• _DATA SEGMENT_
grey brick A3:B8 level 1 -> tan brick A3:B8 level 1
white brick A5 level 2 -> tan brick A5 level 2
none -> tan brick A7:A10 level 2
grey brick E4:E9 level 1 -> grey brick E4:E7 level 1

• _WORK INSTRUCTIONS_
If a line in the listing holds the word "grey", copy it out.

• _RESPONSE TO THIS TASK_
grey brick A3:B8 level 1 -> tan brick A3:B8 level 1
grey brick E4:E9 level 1 -> grey brick E4:E7 level 1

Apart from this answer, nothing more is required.